◆ **What you have to do**
Hand back the entries below exactly.

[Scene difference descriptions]
◆ ◆ ◆ ◆ ◆ ◆ ◆

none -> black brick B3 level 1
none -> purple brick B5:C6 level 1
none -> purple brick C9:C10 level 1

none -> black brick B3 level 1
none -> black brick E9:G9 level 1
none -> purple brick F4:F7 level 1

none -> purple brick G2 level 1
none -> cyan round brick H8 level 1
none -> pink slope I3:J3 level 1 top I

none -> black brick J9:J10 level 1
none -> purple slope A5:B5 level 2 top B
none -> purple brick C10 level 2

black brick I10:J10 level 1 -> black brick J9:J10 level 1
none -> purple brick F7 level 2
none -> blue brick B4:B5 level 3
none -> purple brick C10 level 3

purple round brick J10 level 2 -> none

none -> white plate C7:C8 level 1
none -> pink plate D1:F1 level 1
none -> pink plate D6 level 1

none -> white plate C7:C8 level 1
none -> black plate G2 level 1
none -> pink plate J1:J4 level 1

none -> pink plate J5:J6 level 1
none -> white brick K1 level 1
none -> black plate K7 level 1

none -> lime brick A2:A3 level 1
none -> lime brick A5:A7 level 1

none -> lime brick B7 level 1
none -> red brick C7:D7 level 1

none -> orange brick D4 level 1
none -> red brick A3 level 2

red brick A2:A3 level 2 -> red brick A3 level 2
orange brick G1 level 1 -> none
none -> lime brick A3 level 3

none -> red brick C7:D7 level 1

◆ ◆ ◆ ◆ ◆ ◆ ◆

◆ **Response to this exercise**
none -> black brick B3 level 1
none -> purple brick B5:C6 level 1
none -> purple brick C9:C10 level 1

none -> black brick B3 level 1
none -> black brick E9:G9 level 1
none -> purple brick F4:F7 level 1

none -> purple brick G2 level 1
none -> cyan round brick H8 level 1
none -> pink slope I3:J3 level 1 top I

none -> black brick J9:J10 level 1
none -> purple slope A5:B5 level 2 top B
none -> purple brick C10 level 2

black brick I10:J10 level 1 -> black brick J9:J10 level 1
none -> purple brick F7 level 2
none -> blue brick B4:B5 level 3
none -> purple brick C10 level 3

purple round brick J10 level 2 -> none

none -> white plate C7:C8 level 1
none -> pink plate D1:F1 level 1
none -> pink plate D6 level 1

none -> white plate C7:C8 level 1
none -> black plate G2 level 1
none -> pink plate J1:J4 level 1

none -> pink plate J5:J6 level 1
none -> white brick K1 level 1
none -> black plate K7 level 1

none -> lime brick A2:A3 level 1
none -> lime brick A5:A7 level 1

none -> lime brick B7 level 1
none -> red brick C7:D7 level 1

none -> orange brick D4 level 1
none -> red brick A3 level 2

red brick A2:A3 level 2 -> red brick A3 level 2
orange brick G1 level 1 -> none
none -> lime brick A3 level 3

none -> red brick C7:D7 level 1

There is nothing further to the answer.